**Exercise instructions:**
Each line of the listing that includes the string "turned" is to be identified and copied.
Segment Start: Excerpted records
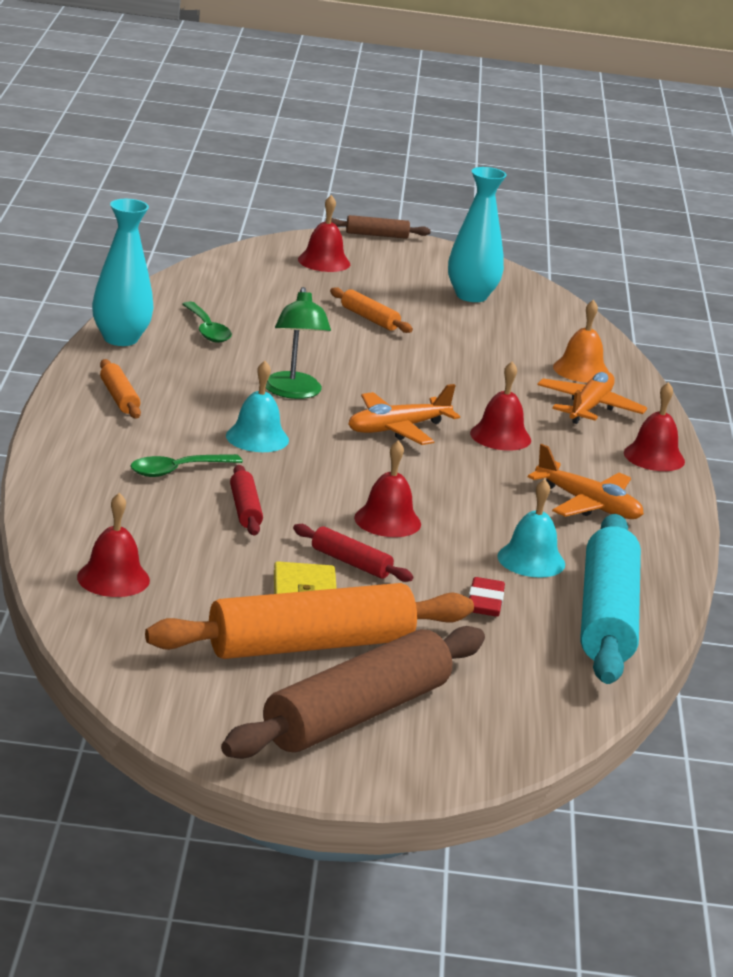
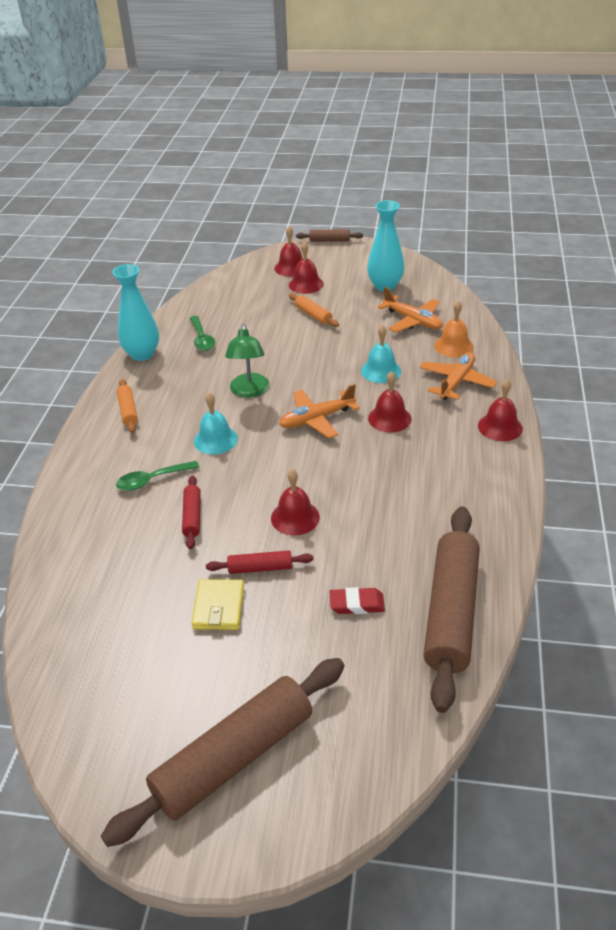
camera: 10 degrees right, 15 degrees up
(113, 578) = (78, 605): red bell -> red bell (306, 284)
(310, 645) = (212, 670): orange rolling pin -> none
(351, 563) = (260, 568): red rolling pin -> red rolling pin turned 45 degrees counterclockwise
(485, 602) = (357, 604): red eraser -> red eraser turned 75 degrees clockwise
(531, 560) = (398, 550): turquoise bell -> turquoise bell (381, 371)
(588, 505) = (447, 483): orange plane -> orange plane (413, 321)
(606, 617) = (451, 612): turquoise rolling pin -> brown rolling pin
Segment End: Excerpted records
**Answer section:**
(351, 563) = (260, 568): red rolling pin -> red rolling pin turned 45 degrees counterclockwise
(485, 602) = (357, 604): red eraser -> red eraser turned 75 degrees clockwise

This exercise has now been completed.